■ Task details
Rewrite the stretch from the line containing "Return (X, Y) for each given word" through the line containing "Fig [127, 557]", with every coordinate in the answers scaled by 0.8 and rounded to the nearest whole number, halves rounded up. Leave the requests and their wording unchanged, and give only these lines.

■ Data supplied
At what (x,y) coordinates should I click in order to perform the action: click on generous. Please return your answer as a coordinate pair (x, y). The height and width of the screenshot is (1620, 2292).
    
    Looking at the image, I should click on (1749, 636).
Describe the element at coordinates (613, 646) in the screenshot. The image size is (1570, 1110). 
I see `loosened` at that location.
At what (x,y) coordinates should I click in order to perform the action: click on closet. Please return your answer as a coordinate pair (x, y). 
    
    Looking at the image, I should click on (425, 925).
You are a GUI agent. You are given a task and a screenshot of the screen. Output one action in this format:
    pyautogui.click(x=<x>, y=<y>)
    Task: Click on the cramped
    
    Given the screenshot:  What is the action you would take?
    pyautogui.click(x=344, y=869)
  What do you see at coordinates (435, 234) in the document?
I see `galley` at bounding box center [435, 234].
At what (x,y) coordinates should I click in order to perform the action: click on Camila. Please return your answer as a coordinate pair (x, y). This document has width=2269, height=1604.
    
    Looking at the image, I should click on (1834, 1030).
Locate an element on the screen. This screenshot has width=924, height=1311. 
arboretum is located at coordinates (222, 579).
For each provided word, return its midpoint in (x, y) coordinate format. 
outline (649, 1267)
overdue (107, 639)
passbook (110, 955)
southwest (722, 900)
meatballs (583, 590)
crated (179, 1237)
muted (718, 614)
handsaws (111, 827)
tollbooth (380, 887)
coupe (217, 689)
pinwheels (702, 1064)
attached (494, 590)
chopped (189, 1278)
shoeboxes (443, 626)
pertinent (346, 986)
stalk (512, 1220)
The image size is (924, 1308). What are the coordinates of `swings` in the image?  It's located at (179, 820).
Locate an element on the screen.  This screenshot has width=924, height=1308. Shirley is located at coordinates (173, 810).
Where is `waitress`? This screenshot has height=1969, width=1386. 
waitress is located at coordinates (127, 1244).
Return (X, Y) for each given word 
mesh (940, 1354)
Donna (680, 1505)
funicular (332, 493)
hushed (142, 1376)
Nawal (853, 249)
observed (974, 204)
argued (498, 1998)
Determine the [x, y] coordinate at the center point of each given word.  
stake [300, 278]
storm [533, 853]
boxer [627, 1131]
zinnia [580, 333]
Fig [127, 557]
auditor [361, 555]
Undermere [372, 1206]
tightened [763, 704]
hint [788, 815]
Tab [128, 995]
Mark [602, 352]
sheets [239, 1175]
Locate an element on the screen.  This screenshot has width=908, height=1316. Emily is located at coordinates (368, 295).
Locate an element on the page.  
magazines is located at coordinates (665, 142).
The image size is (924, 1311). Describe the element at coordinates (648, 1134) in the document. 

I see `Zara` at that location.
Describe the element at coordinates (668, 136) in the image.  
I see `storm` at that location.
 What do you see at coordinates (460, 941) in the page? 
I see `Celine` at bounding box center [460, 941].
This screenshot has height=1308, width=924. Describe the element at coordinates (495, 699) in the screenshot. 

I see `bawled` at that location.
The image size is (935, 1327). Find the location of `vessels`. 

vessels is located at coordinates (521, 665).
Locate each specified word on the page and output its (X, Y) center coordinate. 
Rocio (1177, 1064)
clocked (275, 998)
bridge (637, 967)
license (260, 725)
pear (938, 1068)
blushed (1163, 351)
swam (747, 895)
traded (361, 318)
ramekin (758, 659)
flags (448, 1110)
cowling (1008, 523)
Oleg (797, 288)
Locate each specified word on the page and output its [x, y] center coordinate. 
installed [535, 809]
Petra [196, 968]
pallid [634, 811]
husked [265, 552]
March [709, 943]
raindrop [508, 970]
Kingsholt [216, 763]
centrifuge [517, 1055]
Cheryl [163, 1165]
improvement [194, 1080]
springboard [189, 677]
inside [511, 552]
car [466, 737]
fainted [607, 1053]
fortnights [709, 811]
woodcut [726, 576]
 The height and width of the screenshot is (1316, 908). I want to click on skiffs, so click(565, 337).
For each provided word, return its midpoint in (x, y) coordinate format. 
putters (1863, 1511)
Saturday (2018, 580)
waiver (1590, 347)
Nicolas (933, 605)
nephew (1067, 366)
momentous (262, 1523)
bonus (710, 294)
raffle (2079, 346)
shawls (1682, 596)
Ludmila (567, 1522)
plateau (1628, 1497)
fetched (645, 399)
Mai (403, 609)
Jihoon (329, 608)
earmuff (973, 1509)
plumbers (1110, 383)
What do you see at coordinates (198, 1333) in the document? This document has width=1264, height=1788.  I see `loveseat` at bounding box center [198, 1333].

■ Output below
Return (X, Y) for each given word 
mesh (752, 1083)
Donna (544, 1204)
funicular (266, 394)
hushed (114, 1101)
Nawal (682, 199)
observed (779, 163)
argued (398, 1598)
Determine the [x, y] coordinate at the center point of each given word.  
stake [240, 222]
storm [426, 682]
boxer [502, 905]
zinnia [464, 266]
Fig [102, 446]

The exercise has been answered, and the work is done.